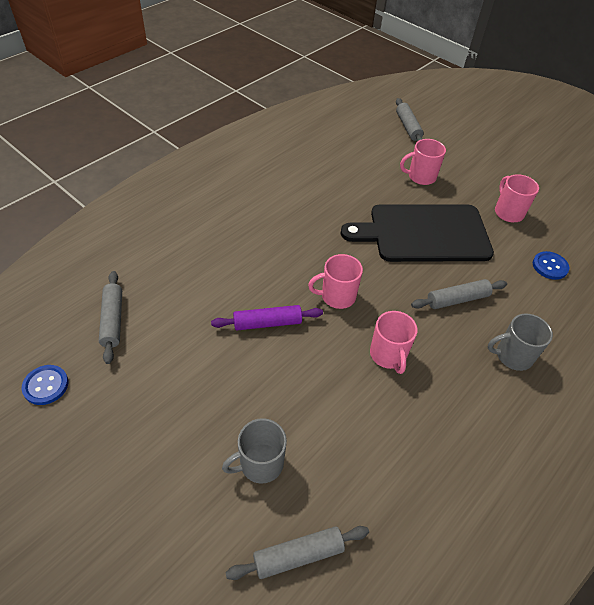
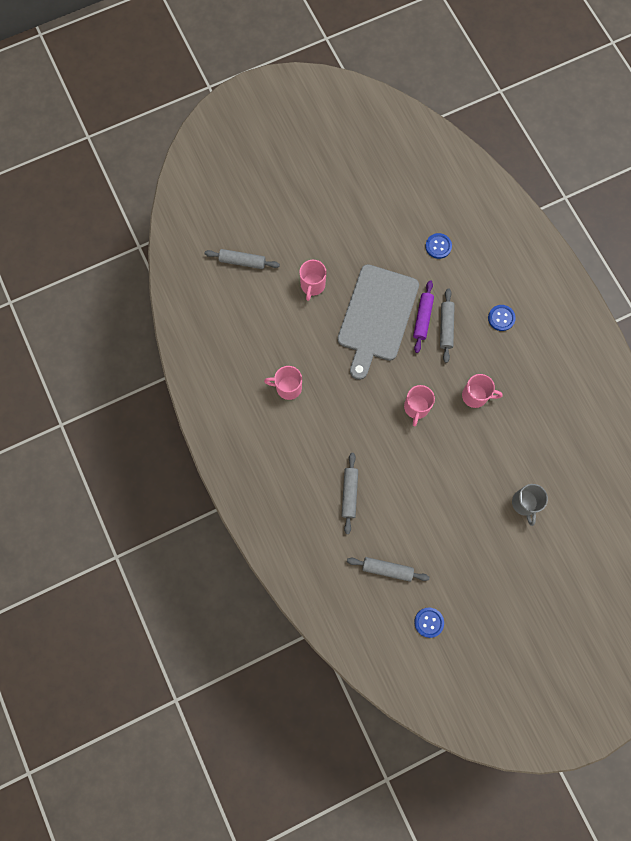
camera: 65 degrees left, 25 degrees up
(267, 323) = (424, 464): purple rolling pin -> purple rolling pin (422, 318)
(298, 555) = (581, 501): grey rolling pin -> grey rolling pin (349, 494)
(424, 233) = (376, 316): black cutting board -> grey cutting board
(508, 212) = (376, 241): pink mug -> pink mug (288, 387)
(512, 356) = (501, 318): grey mug -> blue button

......

PROBLEM TO SOLVE
Using the material, count the lines where the word "rolling" appears. Give the number by itself.

SOLVED EXERCISE
2